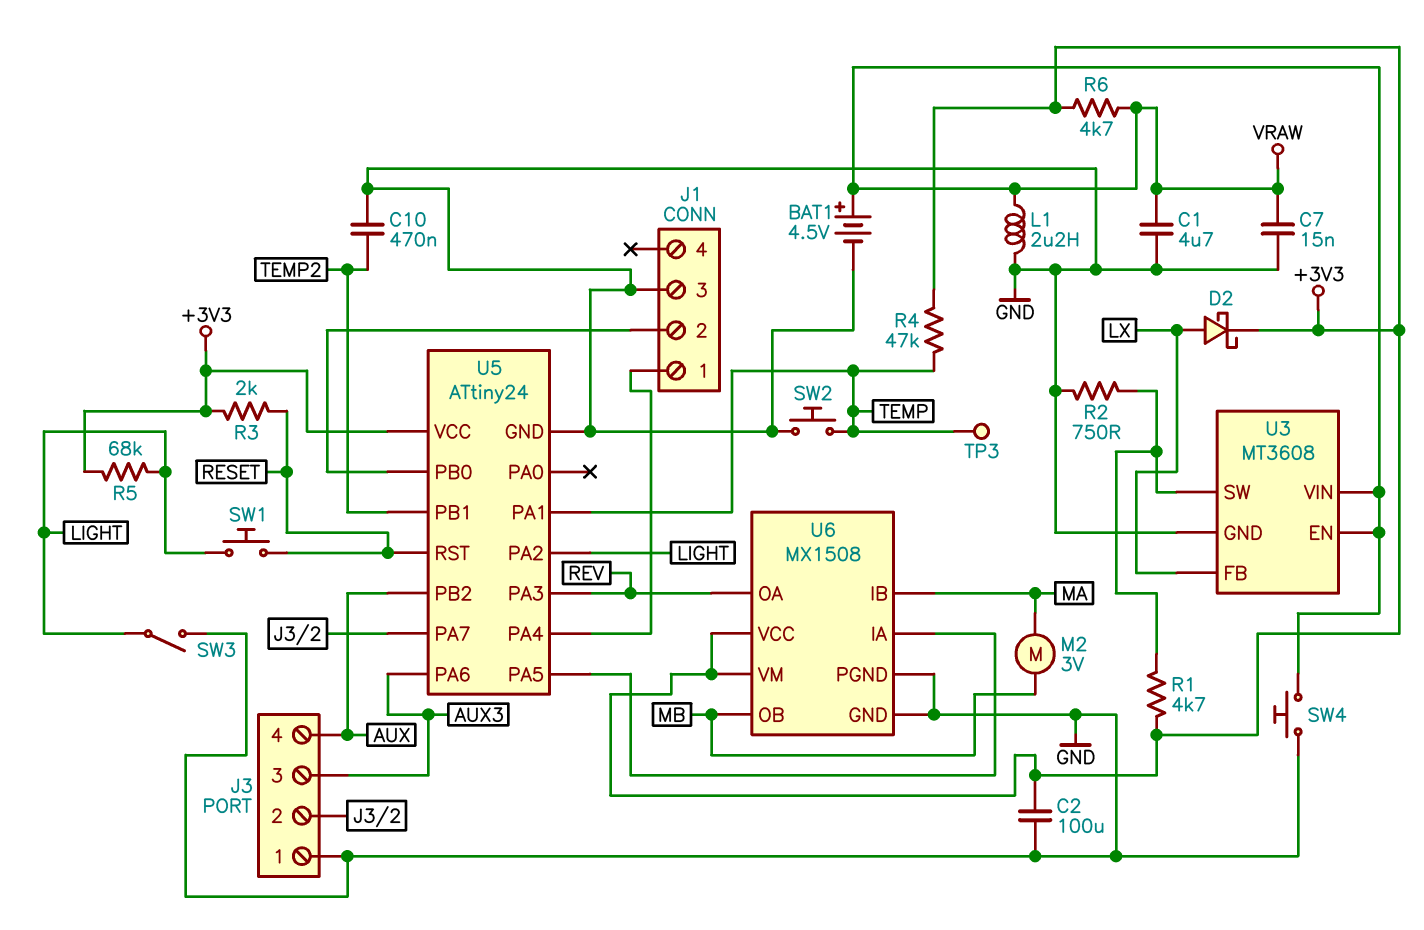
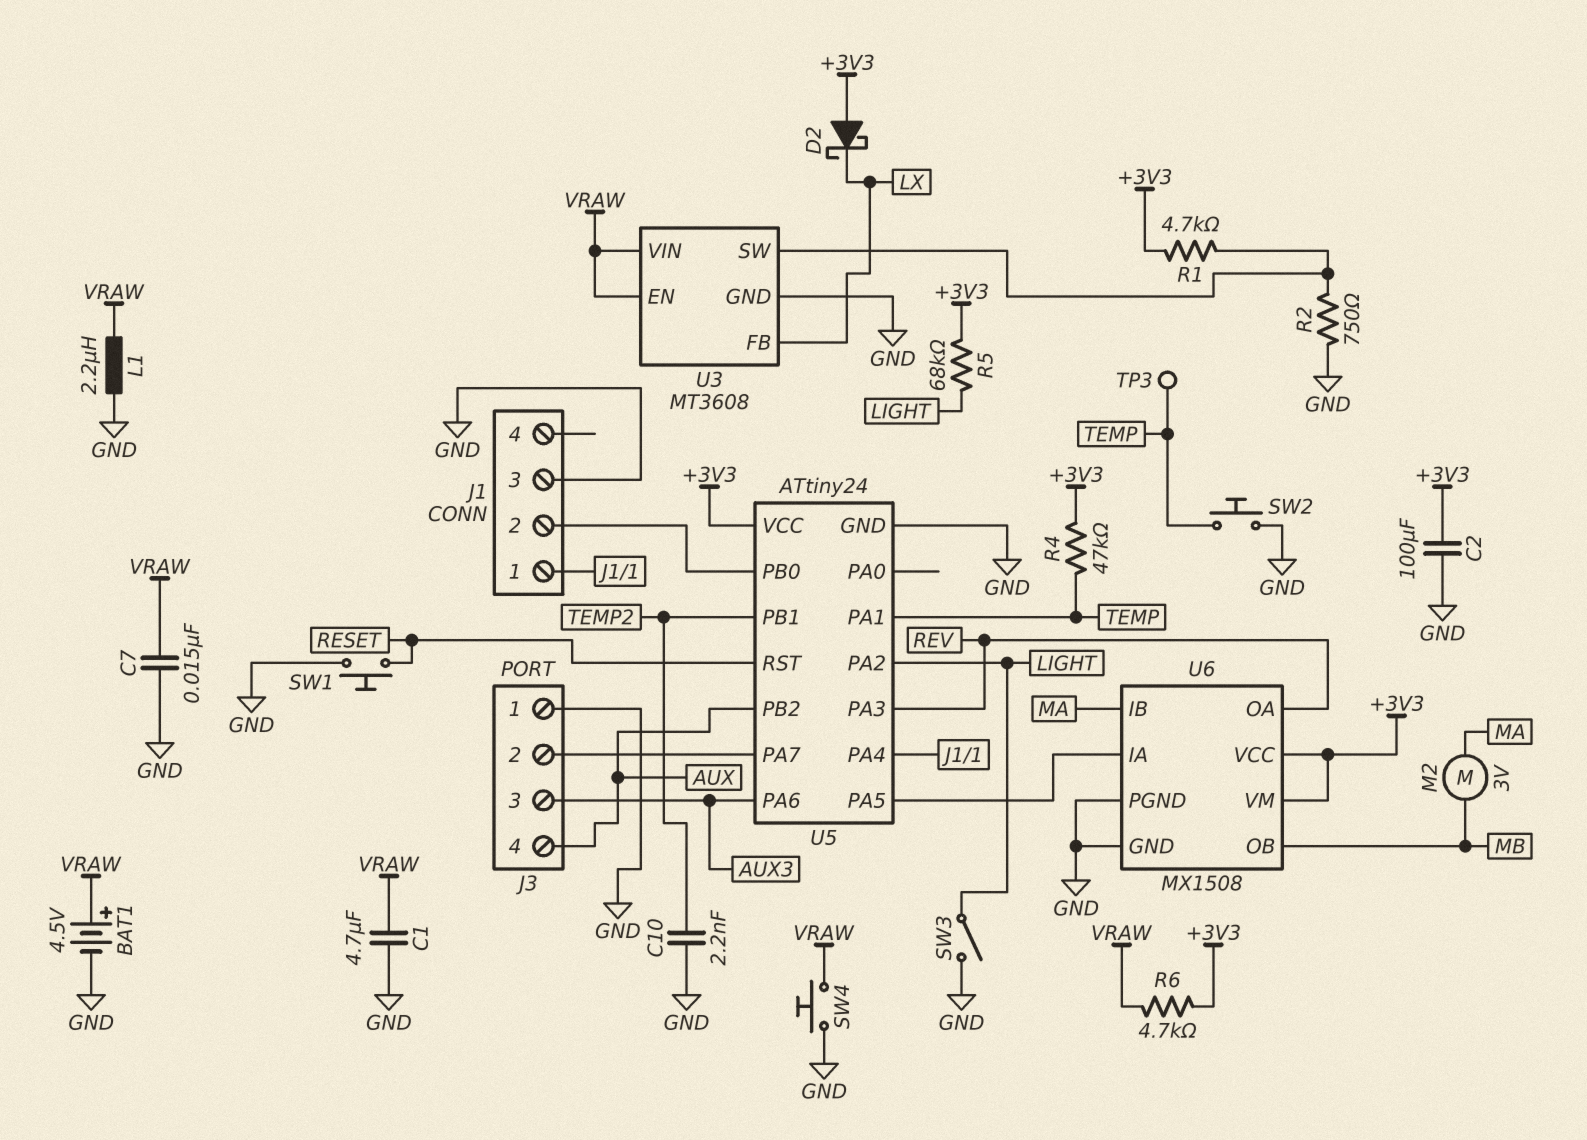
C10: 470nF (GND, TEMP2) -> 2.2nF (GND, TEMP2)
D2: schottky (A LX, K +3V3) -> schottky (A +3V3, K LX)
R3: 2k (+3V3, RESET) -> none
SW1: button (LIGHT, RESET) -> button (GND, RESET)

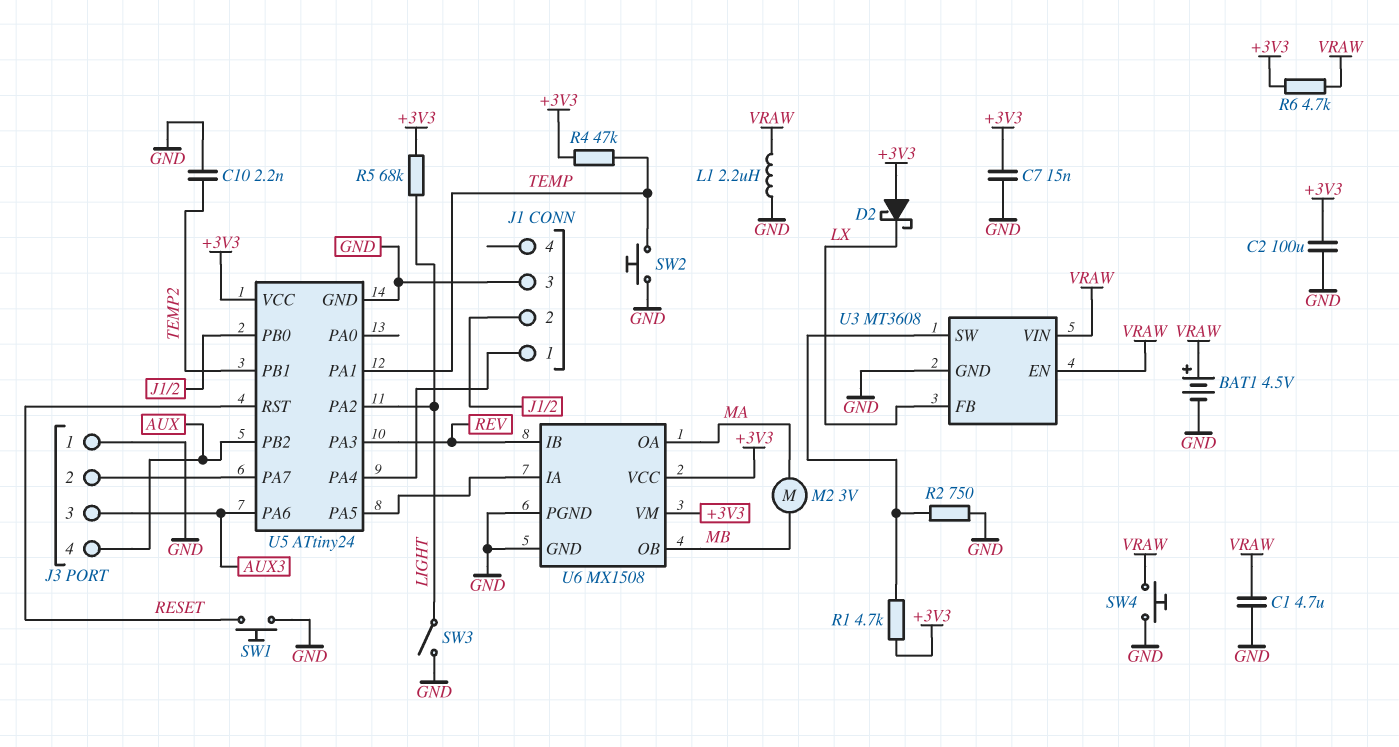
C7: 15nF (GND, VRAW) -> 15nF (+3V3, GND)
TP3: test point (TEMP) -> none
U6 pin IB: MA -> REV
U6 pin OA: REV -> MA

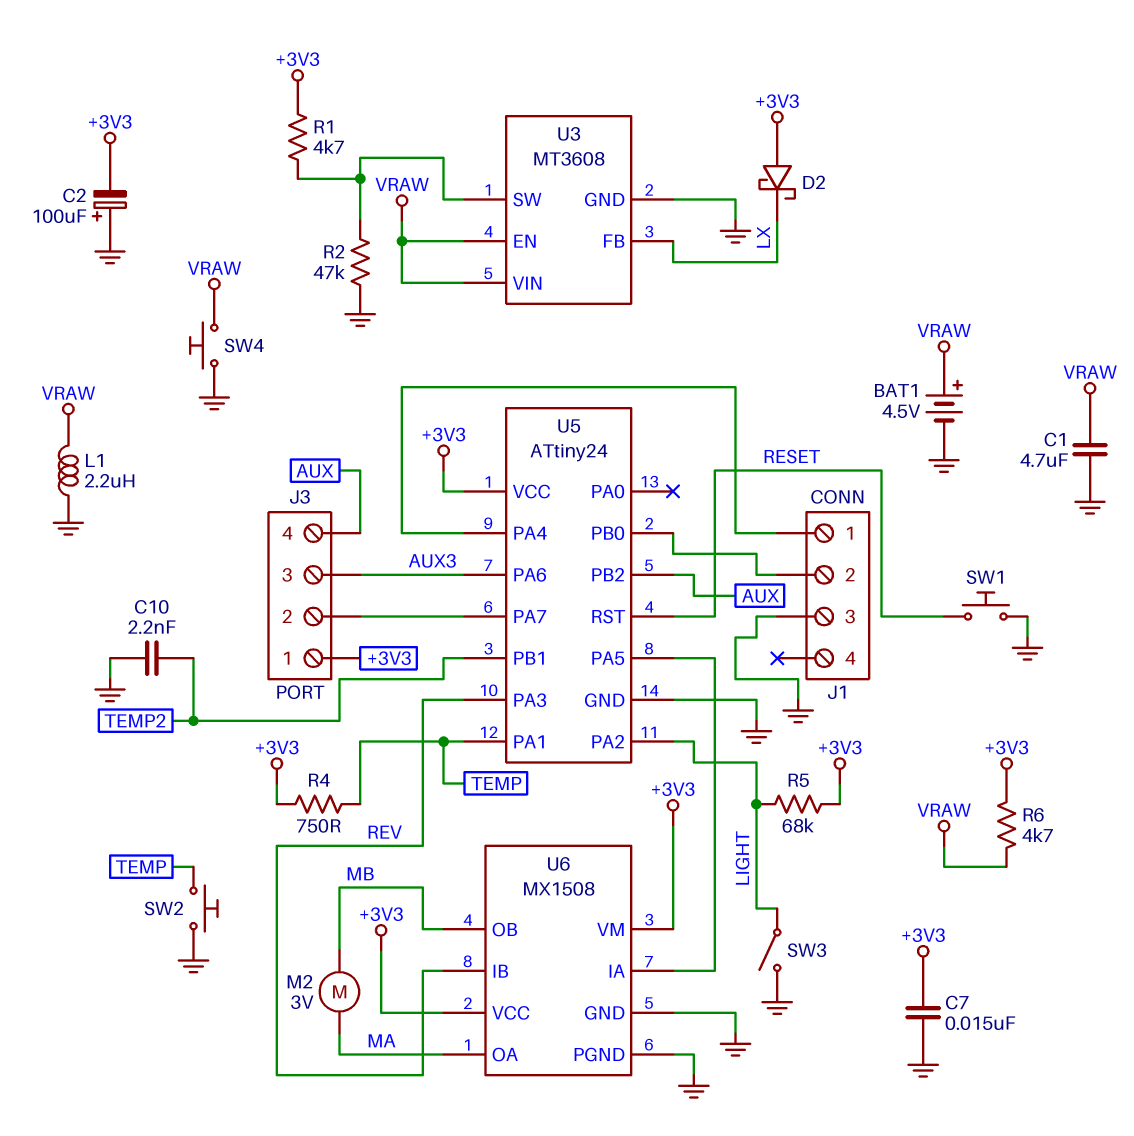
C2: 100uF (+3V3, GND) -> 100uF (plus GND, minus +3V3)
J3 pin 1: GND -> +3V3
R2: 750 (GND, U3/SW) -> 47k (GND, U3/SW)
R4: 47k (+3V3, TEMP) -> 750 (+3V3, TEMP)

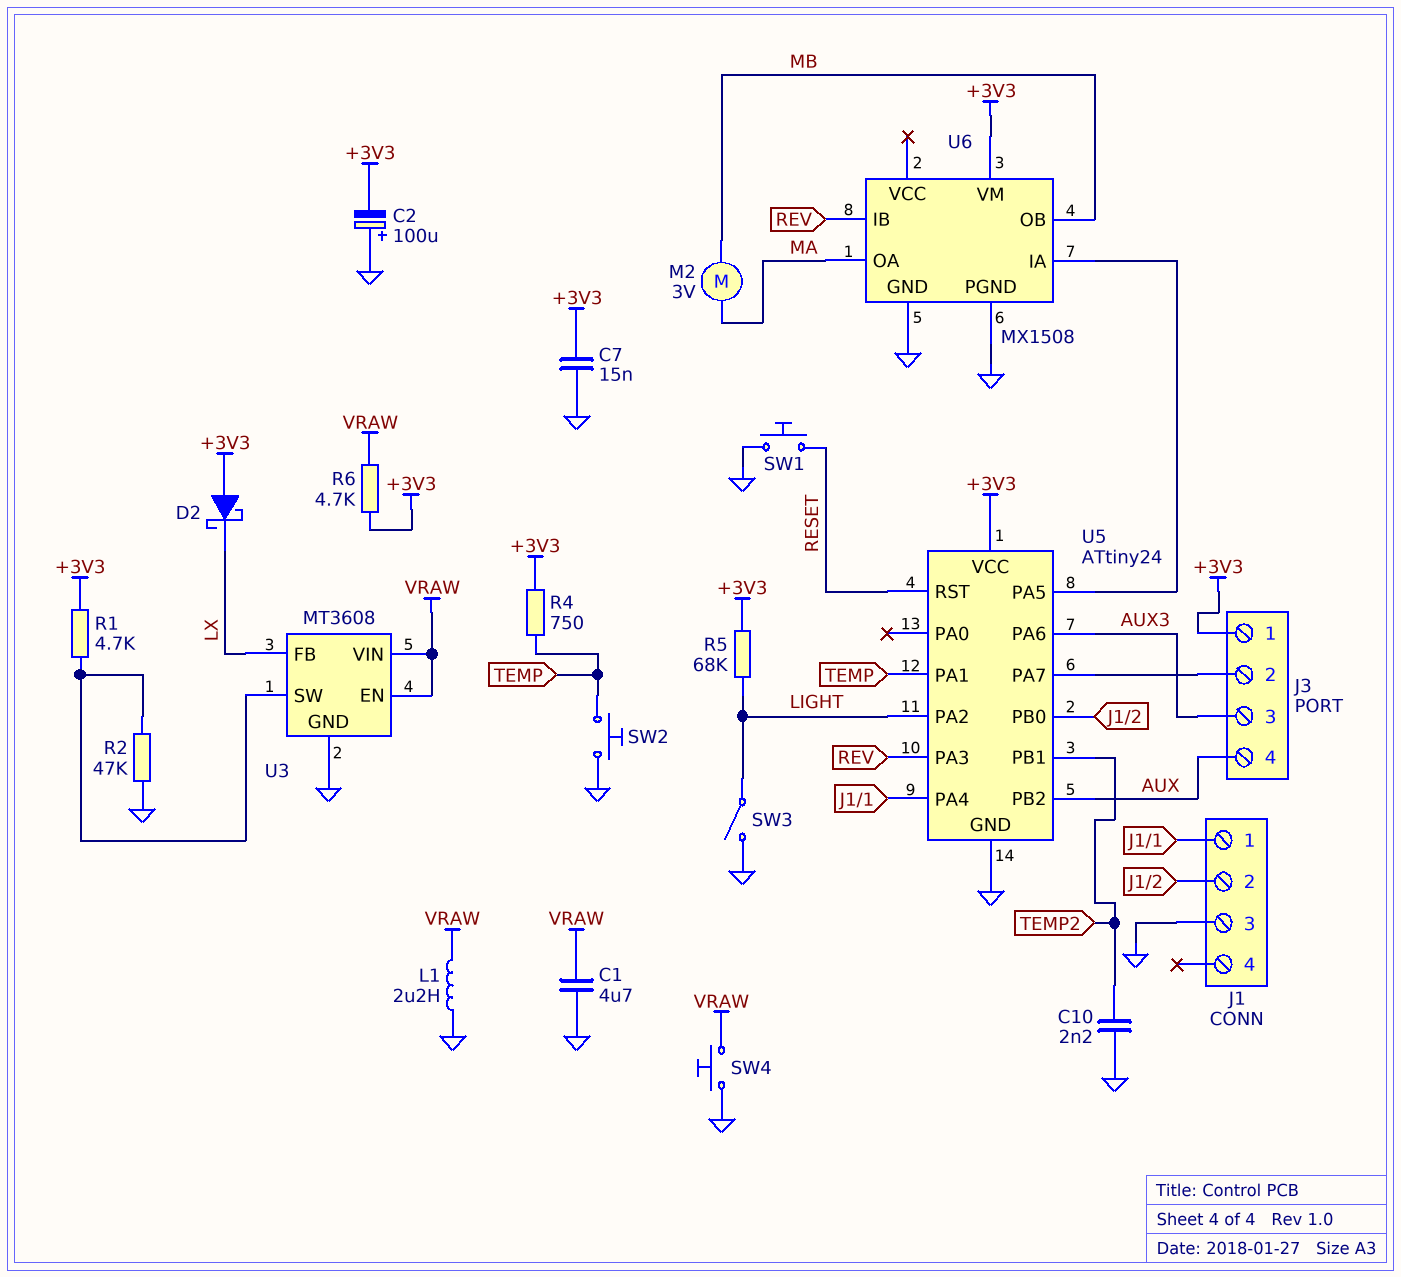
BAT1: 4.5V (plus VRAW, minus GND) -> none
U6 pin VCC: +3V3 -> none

○ ○ ○ ○

> What you should do: Give again, exactly, the lines from the start of the data through the one holding "R2: 750 (GND, U3/SW) -> 47k (GND, U3/SW)"; omit the pictures.

> Response box:
C10: 470nF (GND, TEMP2) -> 2.2nF (GND, TEMP2)
D2: schottky (A LX, K +3V3) -> schottky (A +3V3, K LX)
R3: 2k (+3V3, RESET) -> none
SW1: button (LIGHT, RESET) -> button (GND, RESET)

C7: 15nF (GND, VRAW) -> 15nF (+3V3, GND)
TP3: test point (TEMP) -> none
U6 pin IB: MA -> REV
U6 pin OA: REV -> MA

C2: 100uF (+3V3, GND) -> 100uF (plus GND, minus +3V3)
J3 pin 1: GND -> +3V3
R2: 750 (GND, U3/SW) -> 47k (GND, U3/SW)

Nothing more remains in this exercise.